[Stored items from a collection]
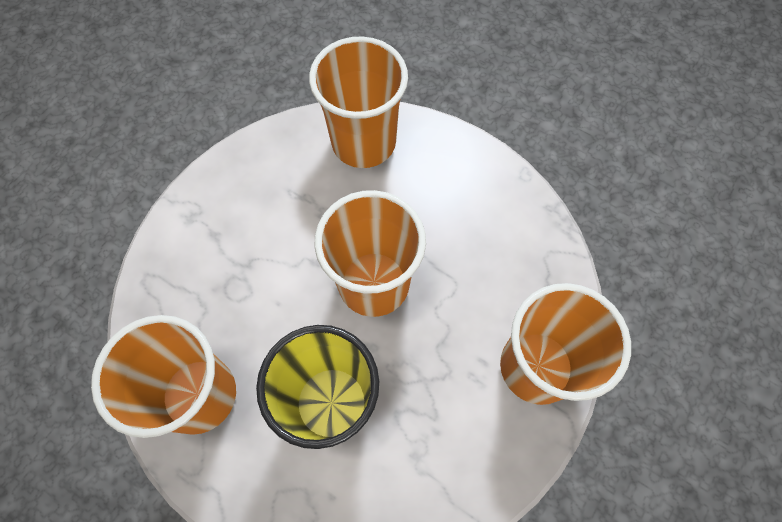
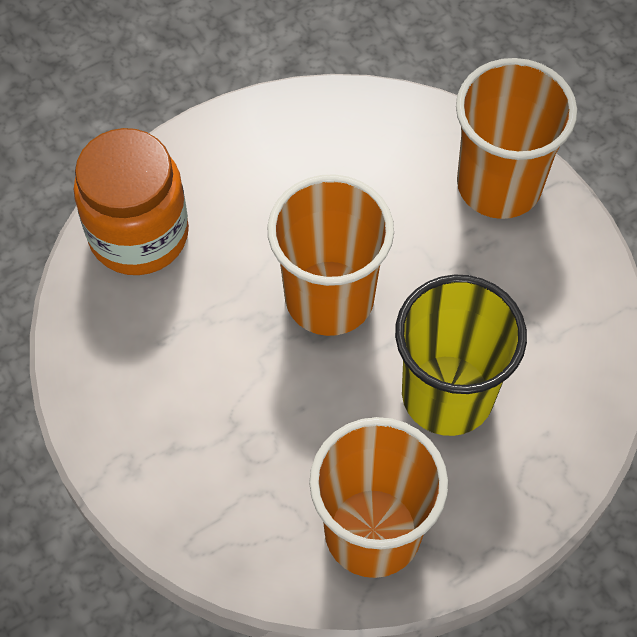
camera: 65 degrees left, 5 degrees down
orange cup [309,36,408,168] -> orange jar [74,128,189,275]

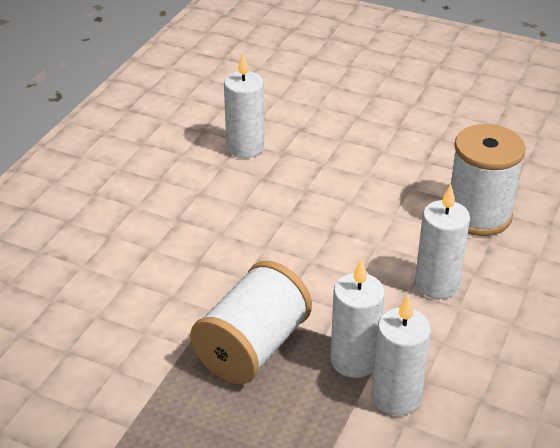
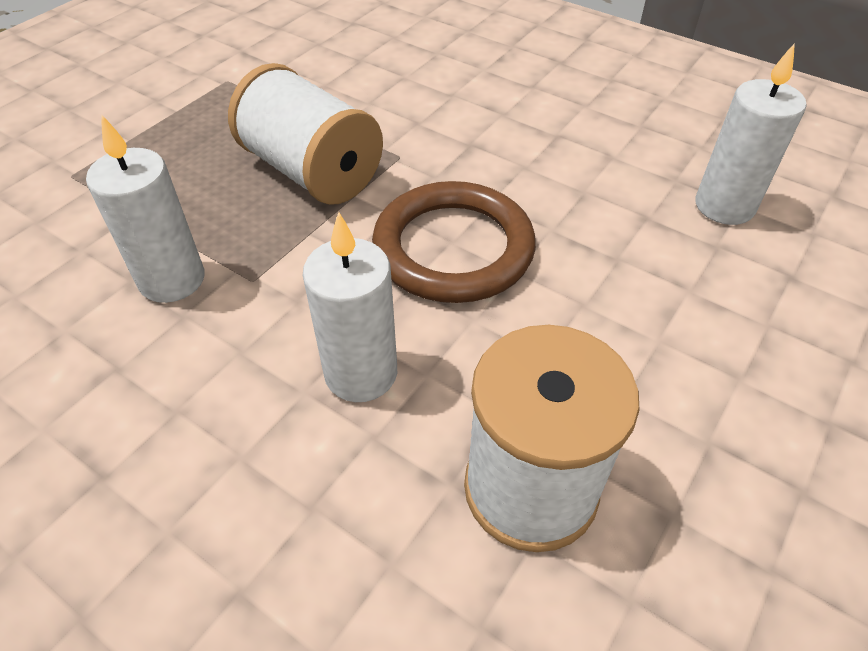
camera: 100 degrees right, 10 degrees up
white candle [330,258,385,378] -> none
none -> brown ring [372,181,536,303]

...

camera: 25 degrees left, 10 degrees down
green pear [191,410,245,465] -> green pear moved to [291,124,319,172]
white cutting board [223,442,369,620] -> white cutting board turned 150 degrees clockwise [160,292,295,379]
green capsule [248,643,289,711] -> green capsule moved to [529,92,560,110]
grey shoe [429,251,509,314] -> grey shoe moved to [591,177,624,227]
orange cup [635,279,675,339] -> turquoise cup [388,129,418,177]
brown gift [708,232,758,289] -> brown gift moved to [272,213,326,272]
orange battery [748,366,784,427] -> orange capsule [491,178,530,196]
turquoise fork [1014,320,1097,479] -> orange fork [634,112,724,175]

**Work task:**
Using the records above, set down exactly the lines from the one with "orange cup [635,279,675,339]" through the one with "turquoise fork [1014,320,1097,479]", inclusive, and nothing more.

**Solved problem:**
orange cup [635,279,675,339] -> turquoise cup [388,129,418,177]
brown gift [708,232,758,289] -> brown gift moved to [272,213,326,272]
orange battery [748,366,784,427] -> orange capsule [491,178,530,196]
turquoise fork [1014,320,1097,479] -> orange fork [634,112,724,175]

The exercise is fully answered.